#### EXERCISE AIM
Leaving out all pictures, reproduce the entries below exactly, from the first line through the line that contains "green_gerive 386 132".

[Image sets with object changes]
'''

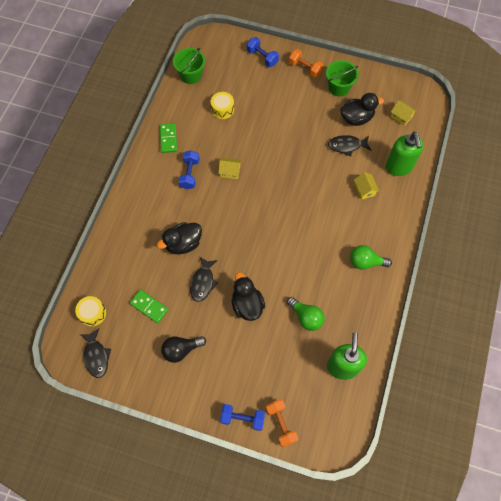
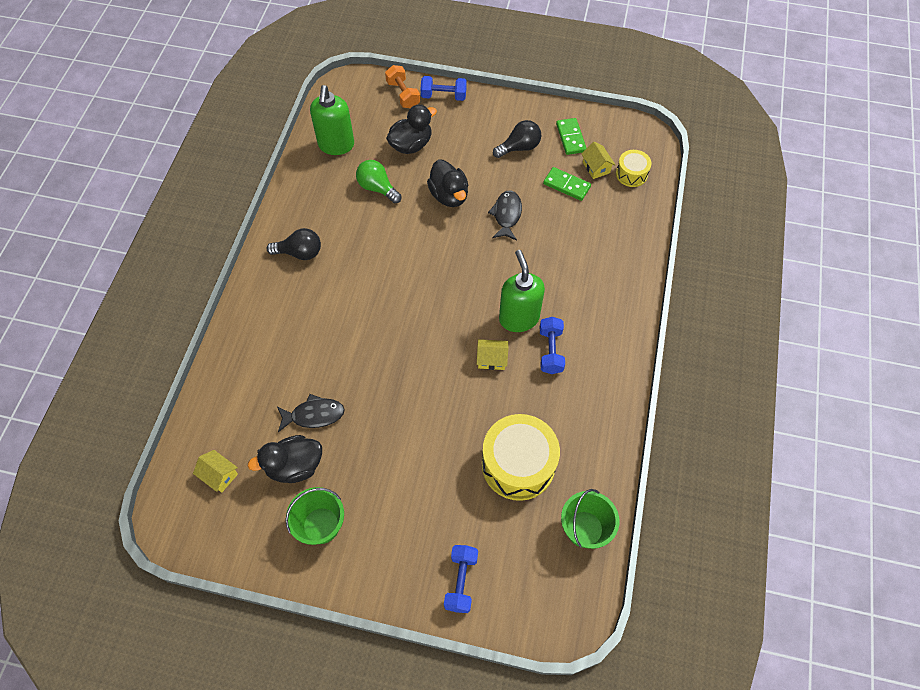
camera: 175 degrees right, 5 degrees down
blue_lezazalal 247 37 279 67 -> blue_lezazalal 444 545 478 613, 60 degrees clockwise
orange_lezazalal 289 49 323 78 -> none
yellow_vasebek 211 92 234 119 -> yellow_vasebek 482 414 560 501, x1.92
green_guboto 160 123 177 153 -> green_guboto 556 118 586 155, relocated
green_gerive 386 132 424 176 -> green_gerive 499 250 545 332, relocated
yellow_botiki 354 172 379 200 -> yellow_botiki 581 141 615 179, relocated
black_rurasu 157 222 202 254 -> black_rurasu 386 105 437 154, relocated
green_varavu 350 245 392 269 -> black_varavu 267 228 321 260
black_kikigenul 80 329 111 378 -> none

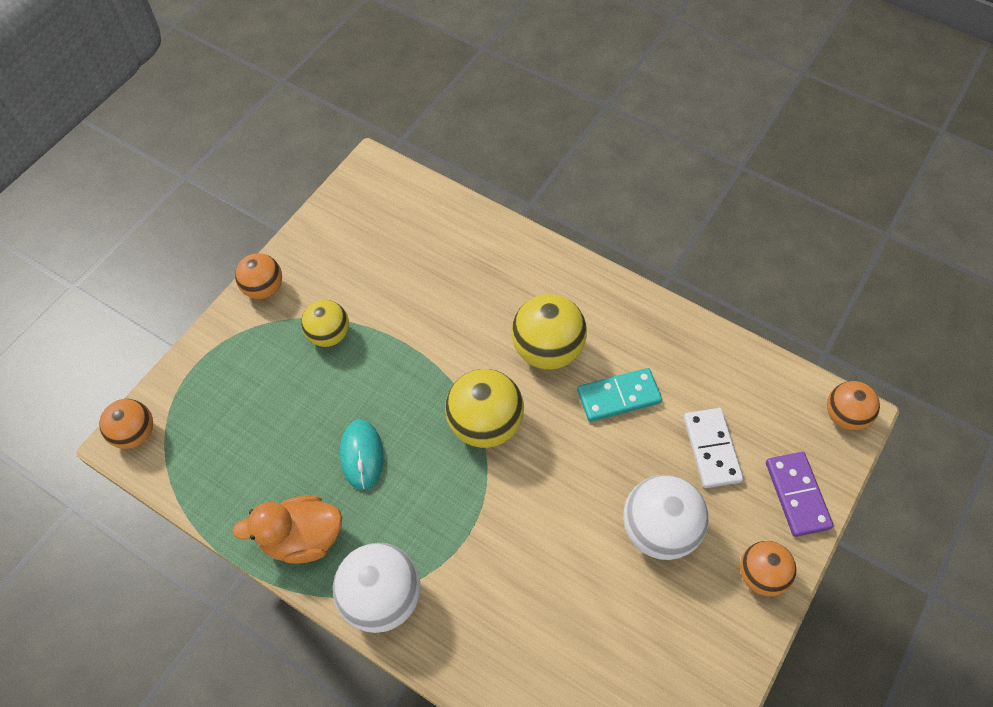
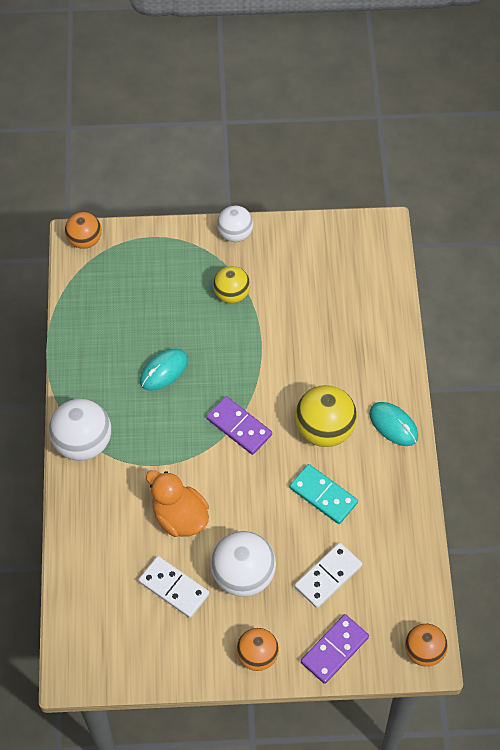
camera: 55 degrees right, 0 degrees up
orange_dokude 235 253 282 299 -> white_dokude 217 205 253 242
yellow_dokude 445 369 524 448 -> purple_guboto 206 396 272 455
orange_rurasu 232 495 342 564 -> orange_rurasu 146 470 209 537, relocated
none -> turquoise_zigakol 369 402 418 446
none -> white_guboto 138 556 209 618

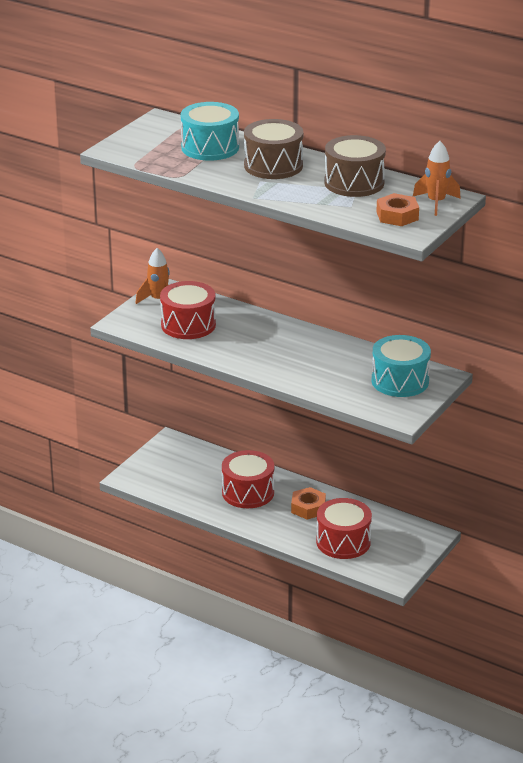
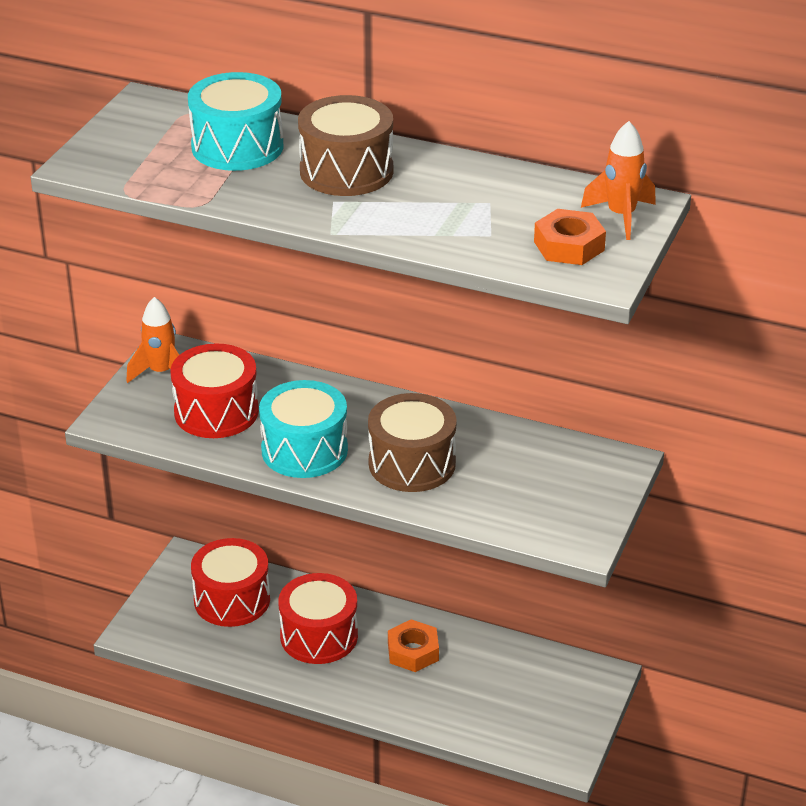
camera: 10 degrees left, 5 degrees up
brown_vasebek 324 135 386 197 -> brown_vasebek 368 393 457 492, relocated
turquoise_vasebek 372 335 431 397 -> turquoise_vasebek 259 380 348 478, relocated
red_vasebek 316 498 372 559 -> red_vasebek 191 538 270 627, relocated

'''

#### SOLUTION FOR THIS TASK
camera: 175 degrees right, 5 degrees down
blue_lezazalal 247 37 279 67 -> blue_lezazalal 444 545 478 613, 60 degrees clockwise
orange_lezazalal 289 49 323 78 -> none
yellow_vasebek 211 92 234 119 -> yellow_vasebek 482 414 560 501, x1.92
green_guboto 160 123 177 153 -> green_guboto 556 118 586 155, relocated
green_gerive 386 132 424 176 -> green_gerive 499 250 545 332, relocated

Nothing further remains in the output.